▸ **The problem**
Your answer must be an exact copy of the data, without any pictures.

--- Extracted data Enclosed Below ---

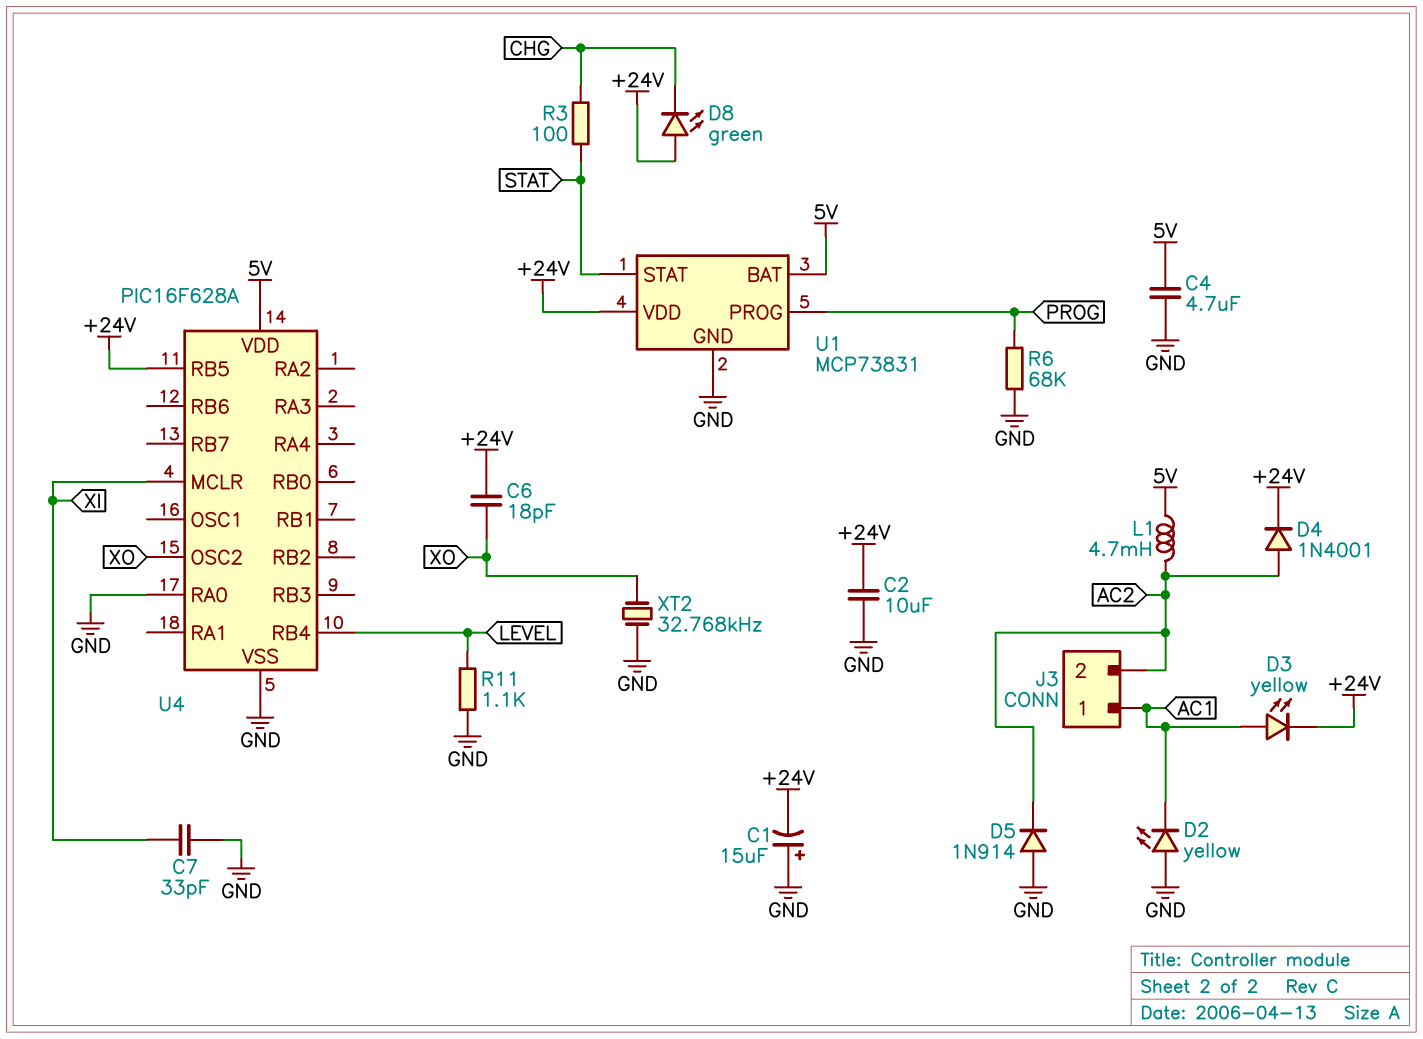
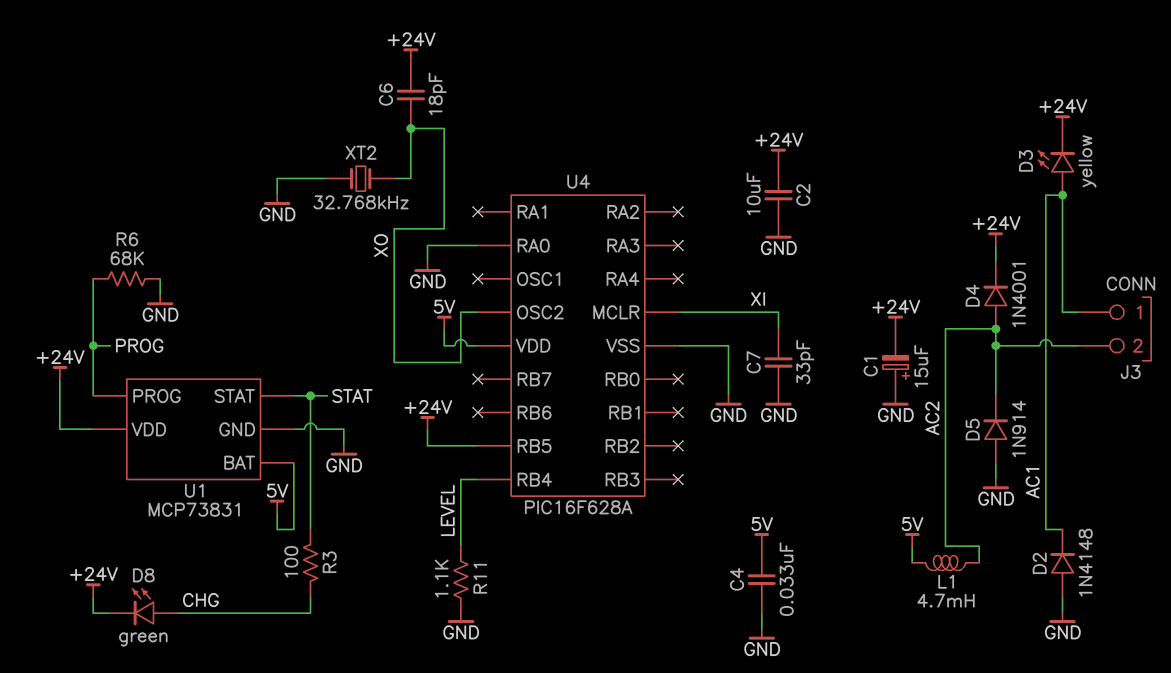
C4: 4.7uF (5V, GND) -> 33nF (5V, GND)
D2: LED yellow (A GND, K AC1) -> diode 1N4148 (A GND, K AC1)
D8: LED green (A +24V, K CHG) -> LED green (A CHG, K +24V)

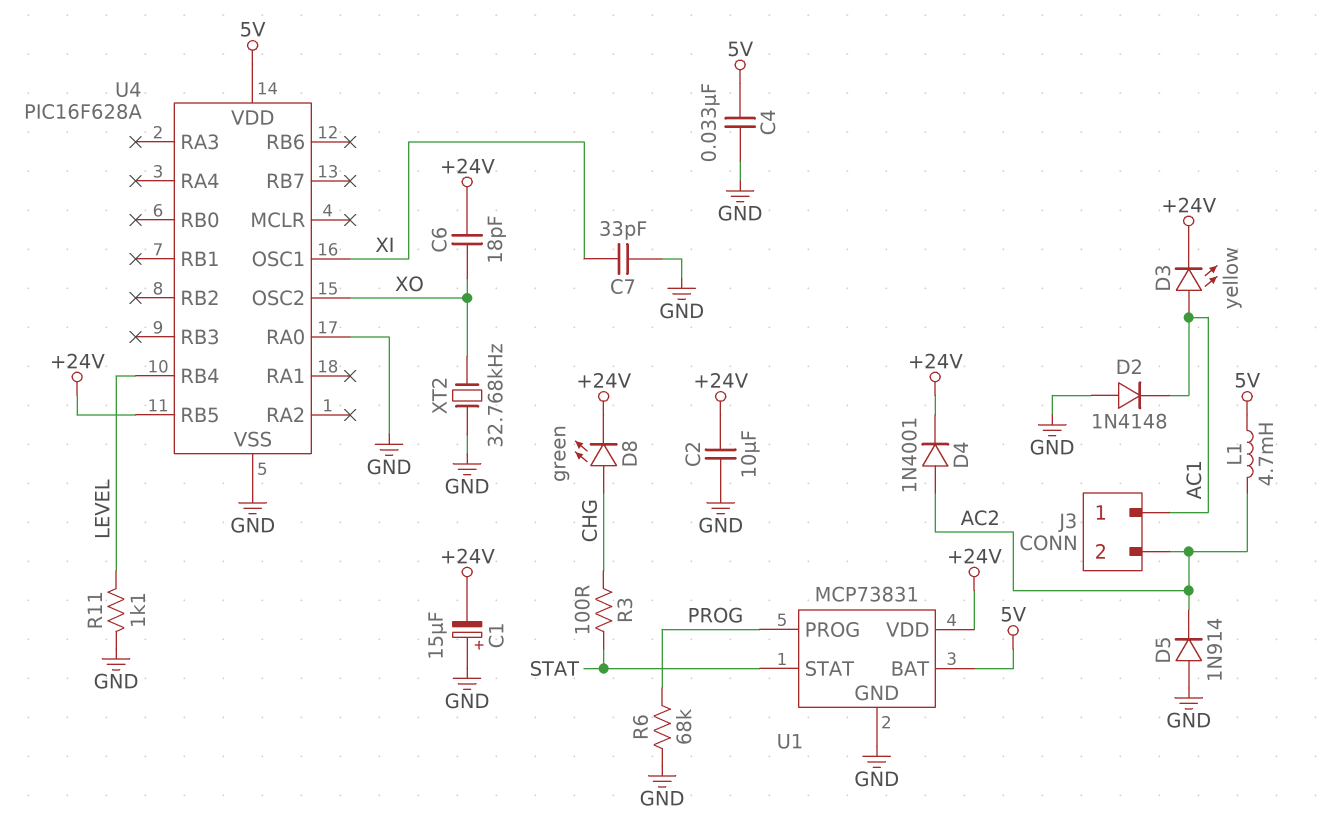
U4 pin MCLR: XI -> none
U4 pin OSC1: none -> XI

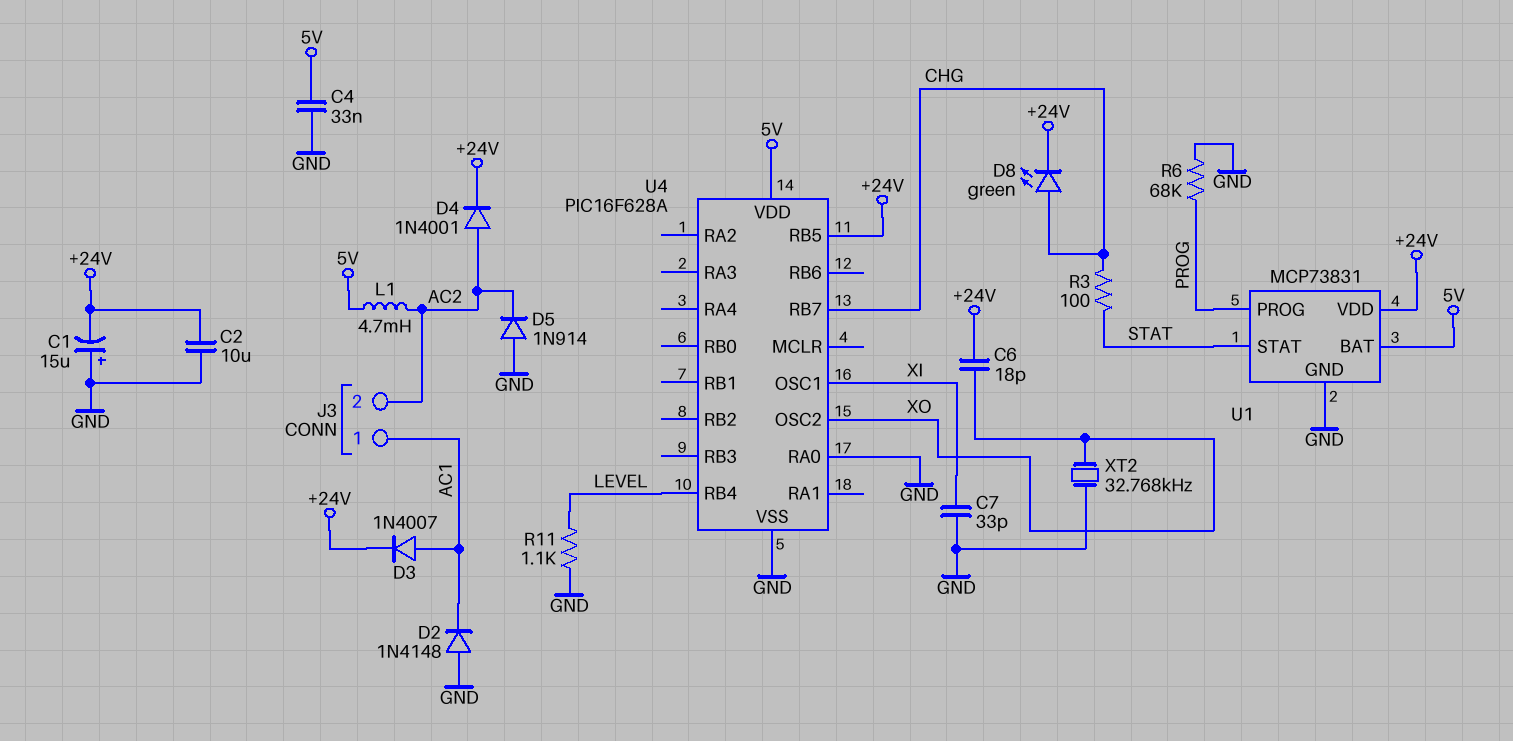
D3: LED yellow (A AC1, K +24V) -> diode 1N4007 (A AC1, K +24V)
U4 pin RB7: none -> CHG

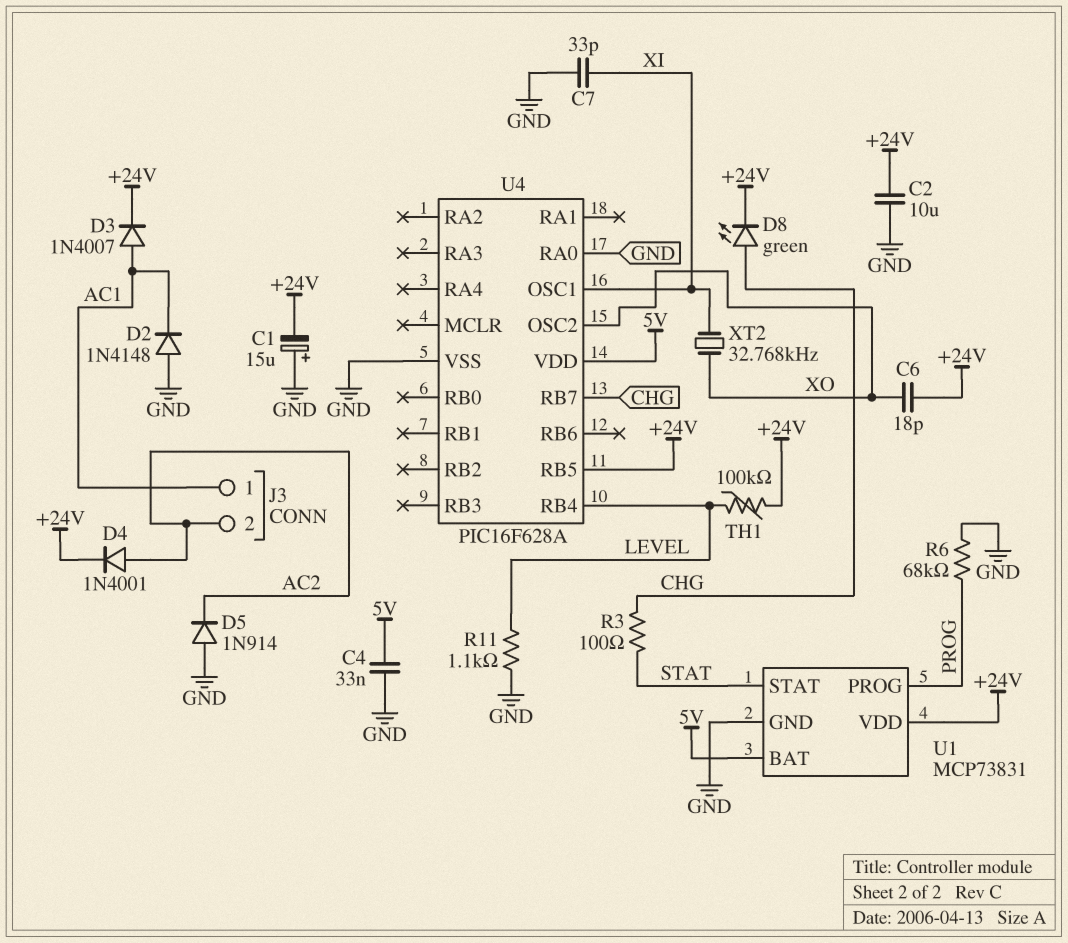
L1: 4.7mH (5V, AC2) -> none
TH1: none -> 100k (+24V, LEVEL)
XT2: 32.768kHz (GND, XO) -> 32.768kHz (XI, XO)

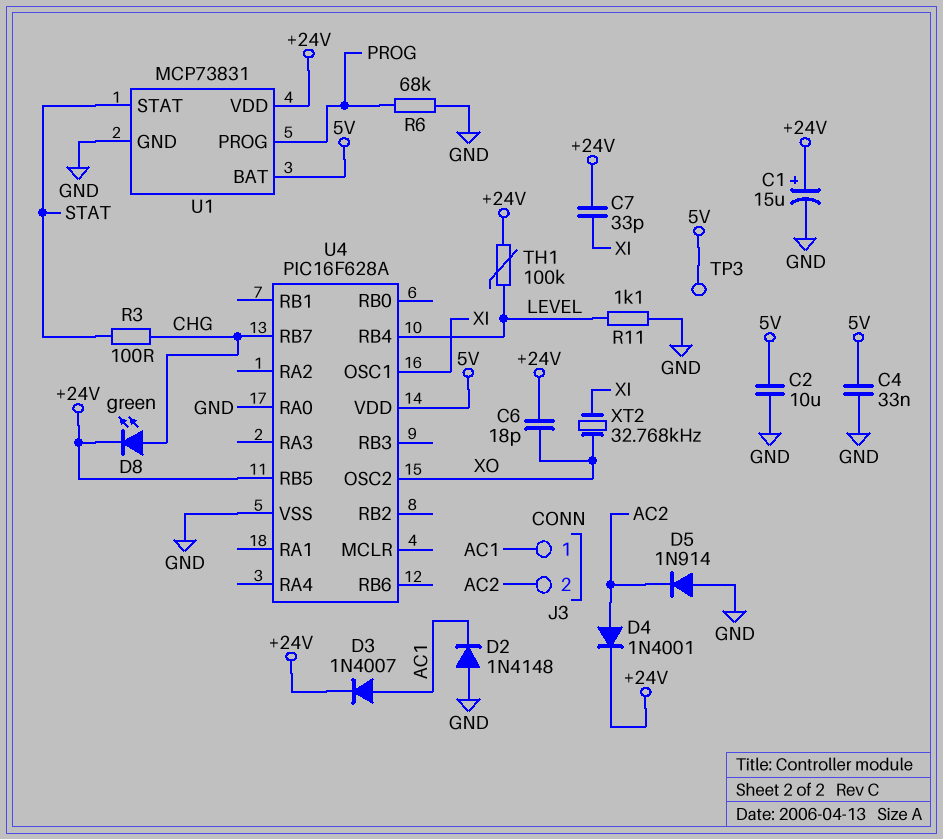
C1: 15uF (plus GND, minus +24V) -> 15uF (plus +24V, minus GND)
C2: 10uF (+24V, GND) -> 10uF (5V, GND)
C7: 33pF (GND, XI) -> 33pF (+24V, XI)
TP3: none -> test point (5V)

--- End of Enclosed Extracted data ---

▸ **Answer to this problem**
C4: 4.7uF (5V, GND) -> 33nF (5V, GND)
D2: LED yellow (A GND, K AC1) -> diode 1N4148 (A GND, K AC1)
D8: LED green (A +24V, K CHG) -> LED green (A CHG, K +24V)

U4 pin MCLR: XI -> none
U4 pin OSC1: none -> XI

D3: LED yellow (A AC1, K +24V) -> diode 1N4007 (A AC1, K +24V)
U4 pin RB7: none -> CHG

L1: 4.7mH (5V, AC2) -> none
TH1: none -> 100k (+24V, LEVEL)
XT2: 32.768kHz (GND, XO) -> 32.768kHz (XI, XO)

C1: 15uF (plus GND, minus +24V) -> 15uF (plus +24V, minus GND)
C2: 10uF (+24V, GND) -> 10uF (5V, GND)
C7: 33pF (GND, XI) -> 33pF (+24V, XI)
TP3: none -> test point (5V)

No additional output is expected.